- [How to complete this task] In the data below, work out how many lines include the string "spoon". Only the number should be given.
BEGIN Records supplied
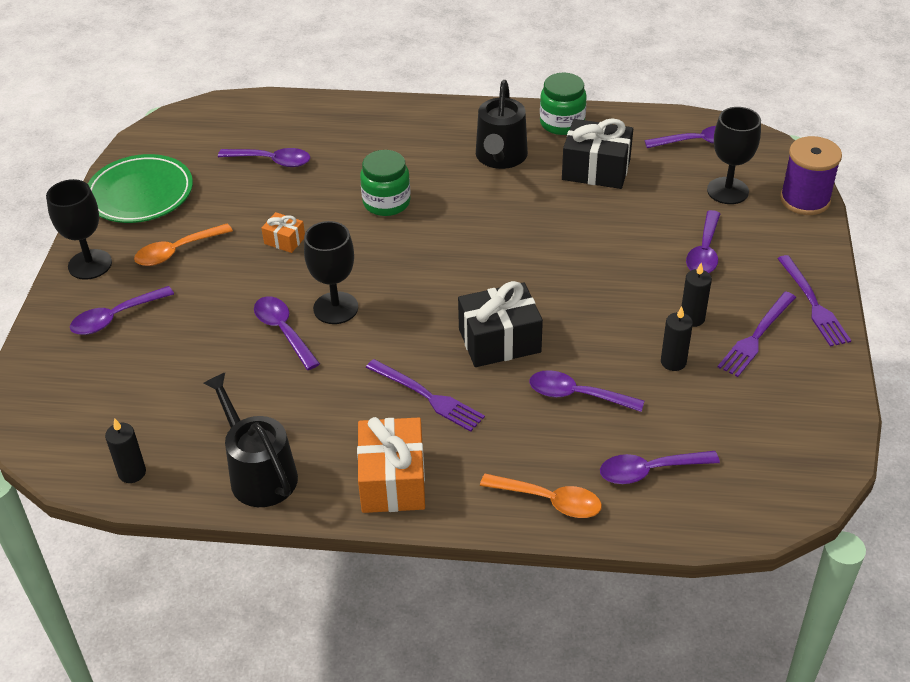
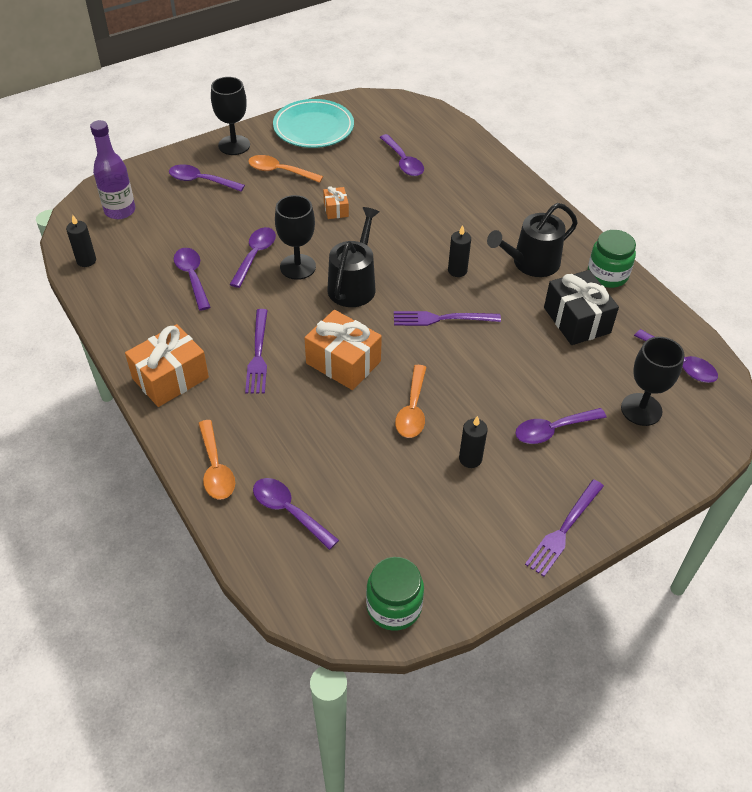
camera: 50 degrees right, 5 degrees up
(82, 407) = (120, 211): none -> purple bottle
(140, 194) = (313, 128): green plate -> turquoise plate
(259, 473) = (128, 313): black watering can -> black watering can (353, 285)
(386, 202) = (421, 234): green jar -> green jar (394, 606)
(499, 340) = (343, 362): black gift -> orange gift
(576, 395) = (328, 431): purple spoon -> purple spoon (192, 277)
(603, 324) = (412, 410): none -> orange spoon
(673, 362) = (412, 470): black candle -> black candle (457, 270)
(756, 336) = (489, 509): purple fork -> purple fork (442, 319)
(805, 199) = (687, 465): purple spool -> none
END Records supplied
- [Task solution] 2